■ WHAT NEEDS TO BE DONE
Gather, from the data below, each line in which the word "diode" occurs.

Stored dataset items:
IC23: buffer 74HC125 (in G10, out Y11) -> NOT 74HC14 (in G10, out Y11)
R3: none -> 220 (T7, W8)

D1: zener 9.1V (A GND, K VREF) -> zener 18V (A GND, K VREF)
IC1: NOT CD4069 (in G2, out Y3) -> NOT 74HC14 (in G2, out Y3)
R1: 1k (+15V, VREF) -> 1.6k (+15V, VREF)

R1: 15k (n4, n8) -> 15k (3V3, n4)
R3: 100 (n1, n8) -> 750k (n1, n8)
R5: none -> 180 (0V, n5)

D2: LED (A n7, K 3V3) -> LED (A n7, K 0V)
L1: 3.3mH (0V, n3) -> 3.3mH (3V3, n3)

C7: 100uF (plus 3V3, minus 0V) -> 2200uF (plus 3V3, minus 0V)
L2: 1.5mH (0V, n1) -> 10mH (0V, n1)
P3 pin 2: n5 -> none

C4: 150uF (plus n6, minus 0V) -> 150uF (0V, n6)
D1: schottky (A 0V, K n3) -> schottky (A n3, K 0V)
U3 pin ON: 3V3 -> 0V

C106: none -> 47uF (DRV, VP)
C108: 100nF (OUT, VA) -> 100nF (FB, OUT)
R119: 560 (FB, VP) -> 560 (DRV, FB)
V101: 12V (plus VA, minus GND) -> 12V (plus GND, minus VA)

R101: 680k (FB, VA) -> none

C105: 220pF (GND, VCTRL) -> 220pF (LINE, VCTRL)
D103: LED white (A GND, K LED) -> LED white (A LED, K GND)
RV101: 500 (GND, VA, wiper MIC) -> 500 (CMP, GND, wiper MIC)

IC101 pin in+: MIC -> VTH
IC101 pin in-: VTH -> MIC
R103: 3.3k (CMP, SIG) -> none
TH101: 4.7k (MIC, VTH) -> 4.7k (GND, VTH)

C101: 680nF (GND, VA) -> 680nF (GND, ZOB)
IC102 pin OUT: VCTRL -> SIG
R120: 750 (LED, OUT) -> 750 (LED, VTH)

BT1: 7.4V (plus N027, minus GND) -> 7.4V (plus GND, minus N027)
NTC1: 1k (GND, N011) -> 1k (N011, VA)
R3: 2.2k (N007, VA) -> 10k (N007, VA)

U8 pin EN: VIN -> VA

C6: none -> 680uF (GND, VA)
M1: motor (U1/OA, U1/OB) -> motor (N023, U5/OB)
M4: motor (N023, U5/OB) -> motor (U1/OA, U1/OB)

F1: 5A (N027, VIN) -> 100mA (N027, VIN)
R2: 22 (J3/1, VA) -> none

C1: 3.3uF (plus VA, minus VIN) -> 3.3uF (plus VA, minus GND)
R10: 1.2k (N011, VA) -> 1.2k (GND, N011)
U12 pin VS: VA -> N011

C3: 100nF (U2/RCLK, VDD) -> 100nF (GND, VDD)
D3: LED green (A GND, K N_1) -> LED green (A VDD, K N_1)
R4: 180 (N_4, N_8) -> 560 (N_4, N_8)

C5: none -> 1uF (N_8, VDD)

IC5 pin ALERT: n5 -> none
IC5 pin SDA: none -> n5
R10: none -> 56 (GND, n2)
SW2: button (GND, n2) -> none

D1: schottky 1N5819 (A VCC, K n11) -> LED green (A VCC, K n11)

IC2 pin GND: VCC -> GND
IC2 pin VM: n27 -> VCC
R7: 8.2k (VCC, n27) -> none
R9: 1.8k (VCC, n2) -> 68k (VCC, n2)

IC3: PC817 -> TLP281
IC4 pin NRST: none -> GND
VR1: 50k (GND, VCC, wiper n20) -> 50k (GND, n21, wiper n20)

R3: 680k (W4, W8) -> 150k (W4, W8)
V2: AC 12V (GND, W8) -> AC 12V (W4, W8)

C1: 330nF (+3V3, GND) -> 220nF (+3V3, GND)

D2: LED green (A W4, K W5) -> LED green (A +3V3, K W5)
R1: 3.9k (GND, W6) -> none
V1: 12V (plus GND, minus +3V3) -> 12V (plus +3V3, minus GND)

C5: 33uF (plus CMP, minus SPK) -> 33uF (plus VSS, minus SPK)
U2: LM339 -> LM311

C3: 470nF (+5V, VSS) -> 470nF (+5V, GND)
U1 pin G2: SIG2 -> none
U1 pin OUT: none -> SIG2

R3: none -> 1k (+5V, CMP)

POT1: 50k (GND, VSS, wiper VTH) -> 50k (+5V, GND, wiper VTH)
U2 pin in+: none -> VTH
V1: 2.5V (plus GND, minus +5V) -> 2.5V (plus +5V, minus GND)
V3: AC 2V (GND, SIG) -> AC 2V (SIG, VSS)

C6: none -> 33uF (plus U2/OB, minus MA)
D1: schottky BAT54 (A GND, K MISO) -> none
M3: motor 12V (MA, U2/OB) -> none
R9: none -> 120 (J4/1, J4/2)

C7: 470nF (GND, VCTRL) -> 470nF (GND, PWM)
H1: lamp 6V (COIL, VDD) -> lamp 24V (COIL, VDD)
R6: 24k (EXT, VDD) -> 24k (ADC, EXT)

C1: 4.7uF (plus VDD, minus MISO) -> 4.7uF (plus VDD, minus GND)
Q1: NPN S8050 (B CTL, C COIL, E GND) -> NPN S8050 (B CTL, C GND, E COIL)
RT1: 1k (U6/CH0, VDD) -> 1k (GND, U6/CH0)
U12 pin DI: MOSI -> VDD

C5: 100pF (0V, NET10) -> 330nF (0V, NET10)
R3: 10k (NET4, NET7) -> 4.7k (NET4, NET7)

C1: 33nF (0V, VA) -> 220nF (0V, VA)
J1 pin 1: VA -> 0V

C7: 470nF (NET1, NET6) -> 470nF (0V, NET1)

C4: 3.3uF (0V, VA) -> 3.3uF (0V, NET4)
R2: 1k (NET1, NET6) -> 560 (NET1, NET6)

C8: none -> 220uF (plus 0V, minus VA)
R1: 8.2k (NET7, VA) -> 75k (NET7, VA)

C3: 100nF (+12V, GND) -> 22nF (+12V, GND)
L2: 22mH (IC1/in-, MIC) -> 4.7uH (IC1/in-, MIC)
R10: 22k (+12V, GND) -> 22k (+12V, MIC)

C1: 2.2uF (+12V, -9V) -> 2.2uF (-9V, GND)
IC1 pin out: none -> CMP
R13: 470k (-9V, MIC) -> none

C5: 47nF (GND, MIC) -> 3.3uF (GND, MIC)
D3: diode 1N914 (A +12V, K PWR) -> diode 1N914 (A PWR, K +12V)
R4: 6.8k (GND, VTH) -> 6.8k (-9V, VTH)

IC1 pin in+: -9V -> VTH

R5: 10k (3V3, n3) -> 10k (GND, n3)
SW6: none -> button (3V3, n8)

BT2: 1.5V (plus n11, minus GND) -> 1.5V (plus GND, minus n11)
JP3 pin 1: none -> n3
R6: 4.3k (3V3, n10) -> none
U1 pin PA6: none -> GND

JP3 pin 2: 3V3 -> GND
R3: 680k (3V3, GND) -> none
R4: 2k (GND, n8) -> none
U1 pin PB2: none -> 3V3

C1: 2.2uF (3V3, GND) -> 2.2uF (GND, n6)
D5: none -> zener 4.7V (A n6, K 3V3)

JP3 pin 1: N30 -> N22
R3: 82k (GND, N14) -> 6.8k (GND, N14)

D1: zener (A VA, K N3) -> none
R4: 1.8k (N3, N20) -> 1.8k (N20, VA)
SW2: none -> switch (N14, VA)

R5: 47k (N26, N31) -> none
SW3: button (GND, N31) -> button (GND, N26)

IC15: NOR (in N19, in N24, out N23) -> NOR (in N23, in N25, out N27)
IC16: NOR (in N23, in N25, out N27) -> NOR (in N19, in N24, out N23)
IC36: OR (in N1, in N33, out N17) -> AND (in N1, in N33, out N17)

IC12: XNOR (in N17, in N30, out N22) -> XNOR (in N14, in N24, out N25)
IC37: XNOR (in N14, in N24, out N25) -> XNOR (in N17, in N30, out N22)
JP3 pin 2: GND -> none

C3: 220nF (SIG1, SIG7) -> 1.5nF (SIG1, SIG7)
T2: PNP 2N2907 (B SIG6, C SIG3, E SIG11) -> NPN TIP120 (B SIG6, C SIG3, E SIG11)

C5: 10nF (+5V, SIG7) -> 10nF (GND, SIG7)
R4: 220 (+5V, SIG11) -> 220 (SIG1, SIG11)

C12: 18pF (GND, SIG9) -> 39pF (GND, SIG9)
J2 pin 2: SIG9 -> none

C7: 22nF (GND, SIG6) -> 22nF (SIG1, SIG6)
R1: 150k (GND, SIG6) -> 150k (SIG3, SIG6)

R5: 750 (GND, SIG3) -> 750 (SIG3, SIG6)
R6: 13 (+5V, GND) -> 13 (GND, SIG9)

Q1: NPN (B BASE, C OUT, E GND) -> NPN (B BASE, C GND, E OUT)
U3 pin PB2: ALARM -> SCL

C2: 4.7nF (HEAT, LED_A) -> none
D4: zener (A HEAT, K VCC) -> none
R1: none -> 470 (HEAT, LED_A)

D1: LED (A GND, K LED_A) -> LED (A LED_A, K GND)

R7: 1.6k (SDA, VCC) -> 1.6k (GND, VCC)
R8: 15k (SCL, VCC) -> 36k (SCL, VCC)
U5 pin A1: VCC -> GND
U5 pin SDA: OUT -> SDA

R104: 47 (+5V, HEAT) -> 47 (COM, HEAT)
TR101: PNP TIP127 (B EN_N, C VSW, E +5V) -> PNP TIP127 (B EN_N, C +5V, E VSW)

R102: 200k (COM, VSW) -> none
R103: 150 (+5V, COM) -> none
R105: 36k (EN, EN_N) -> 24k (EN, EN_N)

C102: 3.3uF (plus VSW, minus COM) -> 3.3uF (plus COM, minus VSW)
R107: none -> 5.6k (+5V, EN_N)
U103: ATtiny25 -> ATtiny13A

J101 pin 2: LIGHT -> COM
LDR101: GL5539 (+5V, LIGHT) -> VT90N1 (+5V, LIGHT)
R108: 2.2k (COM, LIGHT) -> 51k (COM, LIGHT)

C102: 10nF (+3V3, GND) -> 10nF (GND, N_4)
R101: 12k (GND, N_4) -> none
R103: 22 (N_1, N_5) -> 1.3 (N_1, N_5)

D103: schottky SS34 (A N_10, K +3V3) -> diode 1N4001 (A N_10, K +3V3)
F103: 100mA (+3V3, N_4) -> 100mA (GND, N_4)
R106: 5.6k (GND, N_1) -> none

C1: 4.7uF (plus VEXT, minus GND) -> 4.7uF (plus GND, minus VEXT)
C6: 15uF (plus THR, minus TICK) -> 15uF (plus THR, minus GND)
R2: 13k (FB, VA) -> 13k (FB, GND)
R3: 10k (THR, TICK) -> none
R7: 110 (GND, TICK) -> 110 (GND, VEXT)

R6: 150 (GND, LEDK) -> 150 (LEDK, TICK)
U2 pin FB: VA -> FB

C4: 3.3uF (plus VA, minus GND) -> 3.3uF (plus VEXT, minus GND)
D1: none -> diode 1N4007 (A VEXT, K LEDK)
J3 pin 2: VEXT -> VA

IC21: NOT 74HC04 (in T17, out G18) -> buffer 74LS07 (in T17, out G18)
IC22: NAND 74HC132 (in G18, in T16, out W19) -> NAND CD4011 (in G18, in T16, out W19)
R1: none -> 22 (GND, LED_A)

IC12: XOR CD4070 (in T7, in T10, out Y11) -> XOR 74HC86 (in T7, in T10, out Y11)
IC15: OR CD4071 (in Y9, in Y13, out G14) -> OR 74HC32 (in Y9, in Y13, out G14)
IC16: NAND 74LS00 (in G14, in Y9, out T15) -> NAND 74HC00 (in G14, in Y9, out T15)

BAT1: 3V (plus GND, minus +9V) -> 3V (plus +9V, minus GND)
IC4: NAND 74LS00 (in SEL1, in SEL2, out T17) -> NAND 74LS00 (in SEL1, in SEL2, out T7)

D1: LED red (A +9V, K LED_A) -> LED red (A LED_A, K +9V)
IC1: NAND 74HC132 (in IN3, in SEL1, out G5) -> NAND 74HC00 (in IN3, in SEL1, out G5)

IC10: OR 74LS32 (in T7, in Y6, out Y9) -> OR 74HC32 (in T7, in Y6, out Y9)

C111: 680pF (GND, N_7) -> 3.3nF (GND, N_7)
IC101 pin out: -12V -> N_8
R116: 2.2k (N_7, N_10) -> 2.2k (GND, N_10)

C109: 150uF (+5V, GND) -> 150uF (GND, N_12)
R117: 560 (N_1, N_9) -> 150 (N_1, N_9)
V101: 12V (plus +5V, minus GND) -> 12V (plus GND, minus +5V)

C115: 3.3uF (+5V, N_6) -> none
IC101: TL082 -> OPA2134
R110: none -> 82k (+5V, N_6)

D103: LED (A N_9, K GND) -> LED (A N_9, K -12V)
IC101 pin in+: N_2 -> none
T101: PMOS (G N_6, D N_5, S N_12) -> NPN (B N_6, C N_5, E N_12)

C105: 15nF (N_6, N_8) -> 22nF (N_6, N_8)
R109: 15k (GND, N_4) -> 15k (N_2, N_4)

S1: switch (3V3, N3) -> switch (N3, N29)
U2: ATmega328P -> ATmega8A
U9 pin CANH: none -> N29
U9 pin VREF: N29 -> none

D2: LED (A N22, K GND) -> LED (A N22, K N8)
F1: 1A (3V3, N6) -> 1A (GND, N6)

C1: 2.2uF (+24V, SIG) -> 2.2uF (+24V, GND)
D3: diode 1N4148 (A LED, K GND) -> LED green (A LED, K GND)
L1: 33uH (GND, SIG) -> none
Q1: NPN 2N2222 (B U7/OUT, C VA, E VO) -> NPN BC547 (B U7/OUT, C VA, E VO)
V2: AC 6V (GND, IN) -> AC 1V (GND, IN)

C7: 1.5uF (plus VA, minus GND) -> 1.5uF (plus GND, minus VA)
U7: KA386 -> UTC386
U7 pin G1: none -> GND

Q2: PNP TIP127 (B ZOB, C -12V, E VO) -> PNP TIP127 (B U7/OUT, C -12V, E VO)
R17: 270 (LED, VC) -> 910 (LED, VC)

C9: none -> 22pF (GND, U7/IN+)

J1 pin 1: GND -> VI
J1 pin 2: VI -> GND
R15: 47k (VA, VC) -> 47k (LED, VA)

■ ANSWER FOR THIS EXERCISE
D3: diode 1N914 (A +12V, K PWR) -> diode 1N914 (A PWR, K +12V)
D103: schottky SS34 (A N_10, K +3V3) -> diode 1N4001 (A N_10, K +3V3)
D1: none -> diode 1N4007 (A VEXT, K LEDK)
D3: diode 1N4148 (A LED, K GND) -> LED green (A LED, K GND)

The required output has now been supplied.